• [Problem]
After locating the line that contains "relocated: white_todadedul <229" in the material below, copy that line and each one following it, exactly, up to the last line. Pictures stay out.
------------
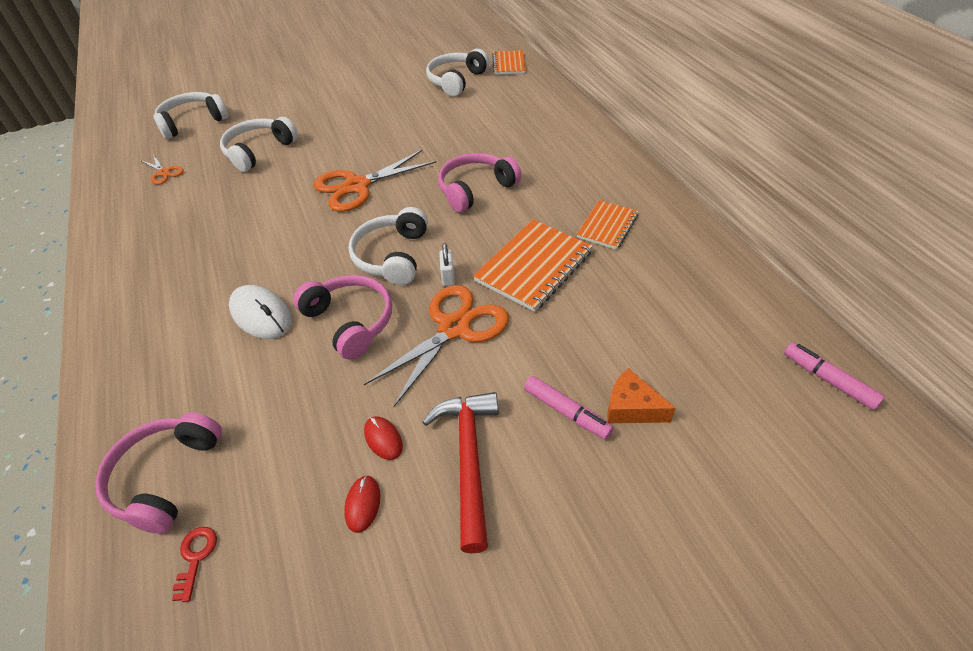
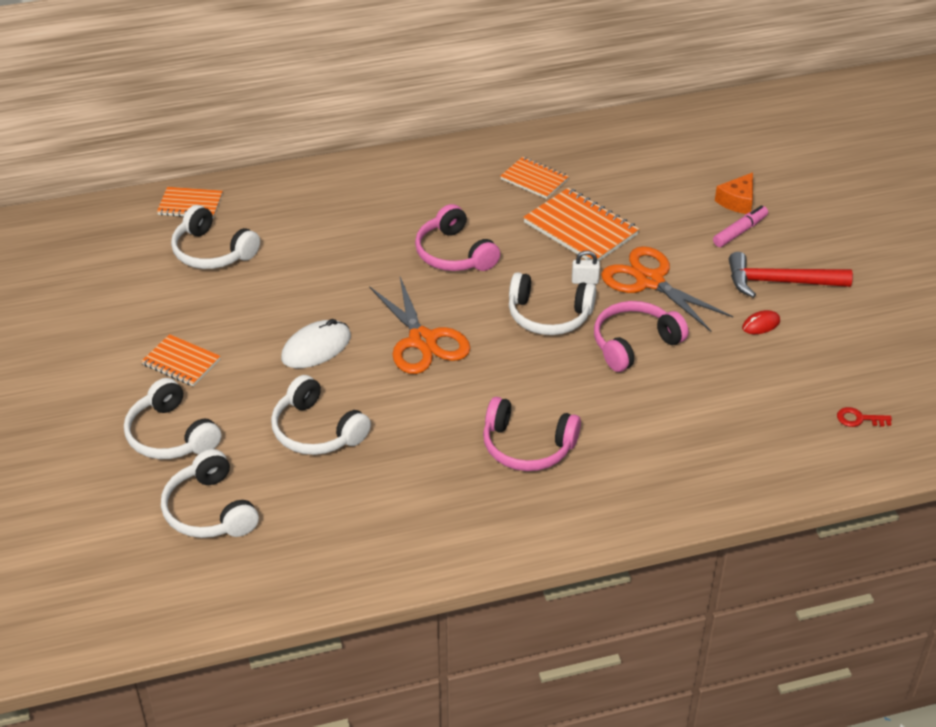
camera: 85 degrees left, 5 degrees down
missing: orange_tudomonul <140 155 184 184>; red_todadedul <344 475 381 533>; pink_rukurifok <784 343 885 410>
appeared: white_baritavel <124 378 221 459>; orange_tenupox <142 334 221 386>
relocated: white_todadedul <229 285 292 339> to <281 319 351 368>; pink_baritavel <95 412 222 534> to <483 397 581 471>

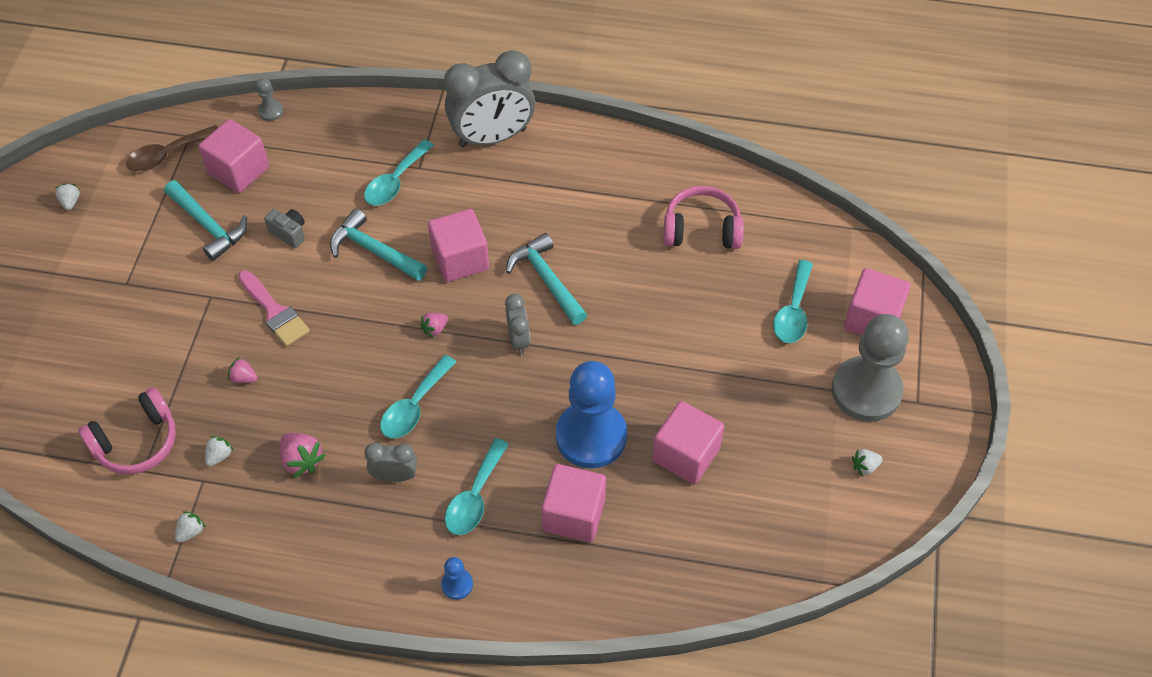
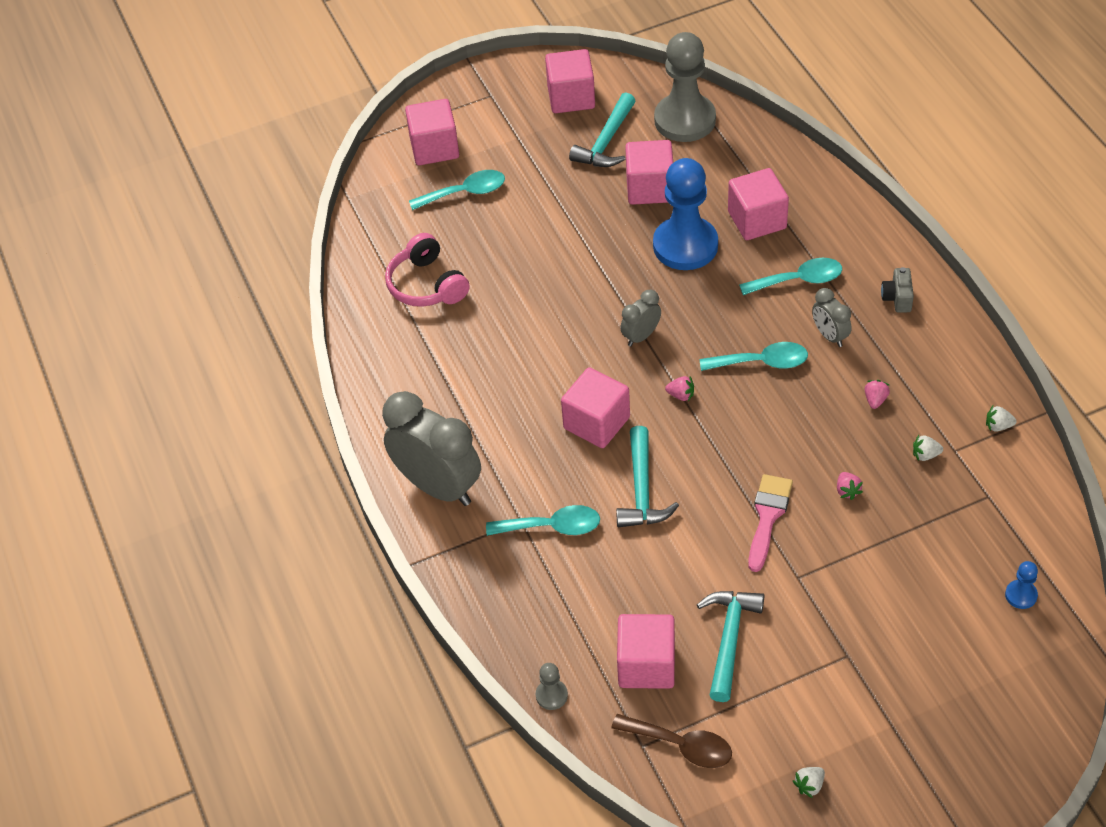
camera: 120 degrees left, 5 degrees down
missing: pink_baritavel <78 387 176 474>
relocated:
------------
• [Result of the exercise]
relocated: white_todadedul <229 285 292 339> to <281 319 351 368>; pink_baritavel <95 412 222 534> to <483 397 581 471>

camera: 120 degrees left, 5 degrees down
missing: pink_baritavel <78 387 176 474>
relocated:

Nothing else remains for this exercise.